[Exercise] Reprint all records below exactly. No images.

Before-and-after object listings
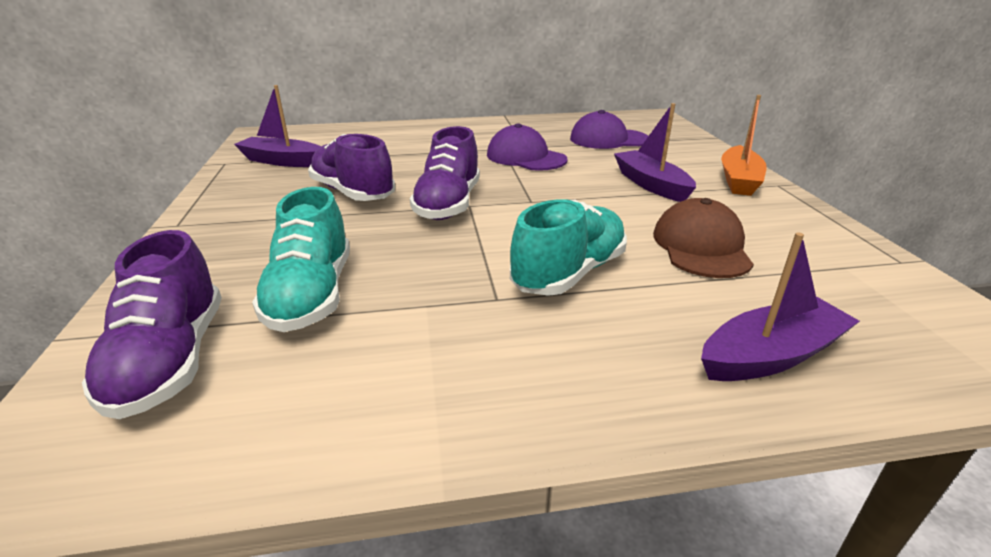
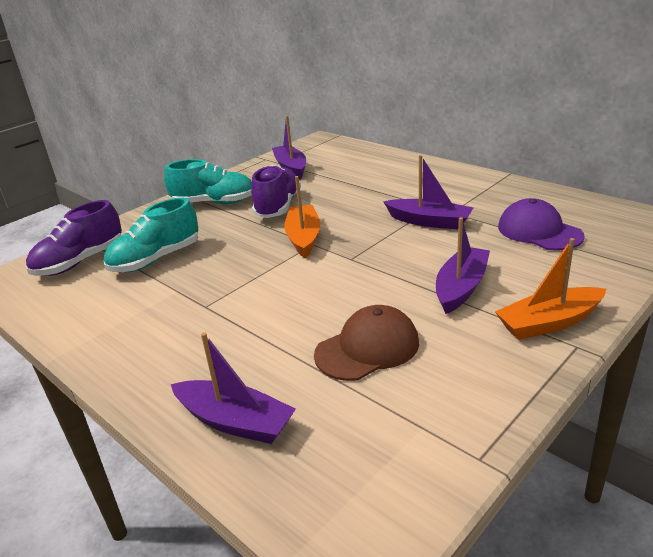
camera: 55 degrees right, 0 degrees up
(448, 204) = (303, 238): purple shoe -> orange boat
(525, 157) = (429, 221): purple cap -> purple boat
(569, 273) = (261, 315): turquoise shoe -> turquoise shoe (214, 203)

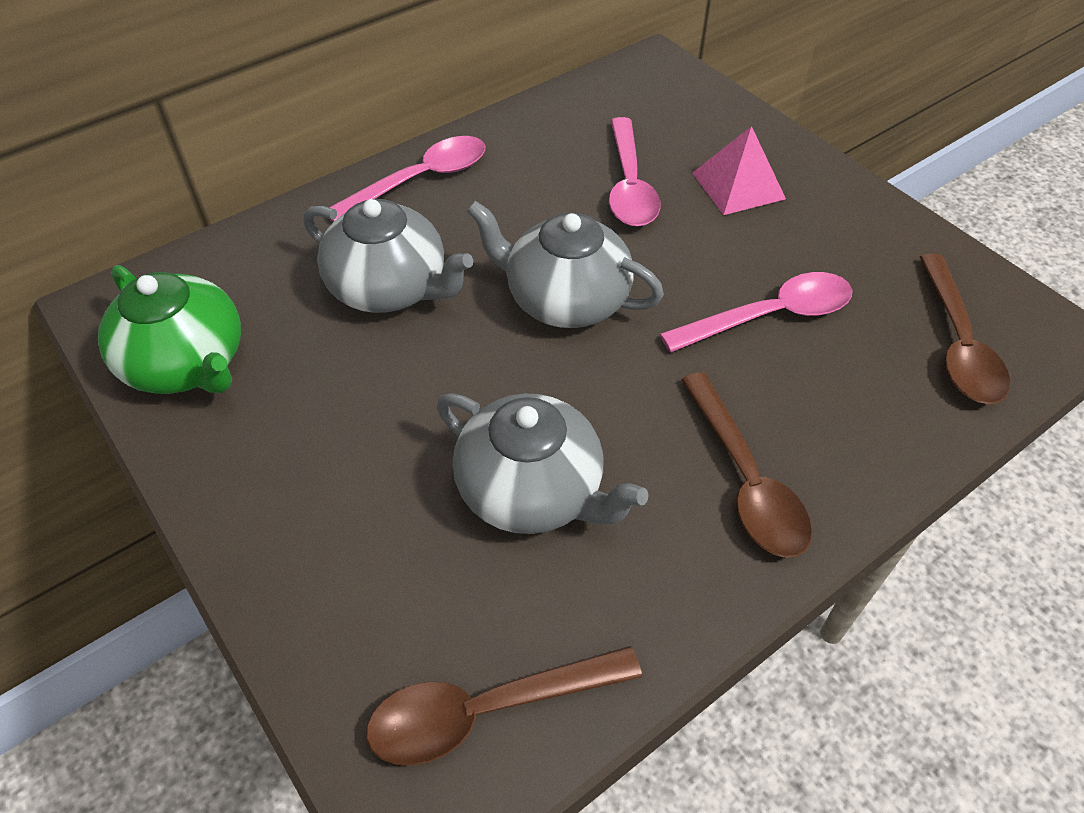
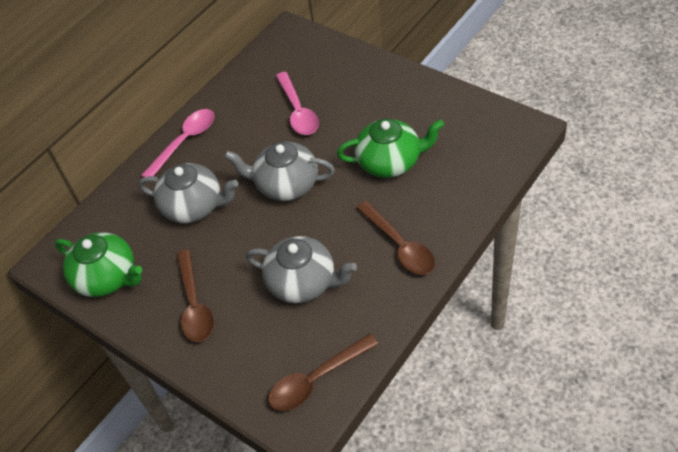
camera: 10 degrees left, 0 degrees up
(738, 185) = (355, 94): pink pyramid -> none
(769, 316) = (390, 162): pink spoon -> green teapot
(957, 343) = (483, 148): brown spoon -> brown spoon (194, 304)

[Exercise solution]
camera: 55 degrees right, 0 degrees up
(448, 204) = (303, 238): purple shoe -> orange boat
(525, 157) = (429, 221): purple cap -> purple boat
(569, 273) = (261, 315): turquoise shoe -> turquoise shoe (214, 203)

camera: 10 degrees left, 0 degrees up
(738, 185) = (355, 94): pink pyramid -> none
(769, 316) = (390, 162): pink spoon -> green teapot
(957, 343) = (483, 148): brown spoon -> brown spoon (194, 304)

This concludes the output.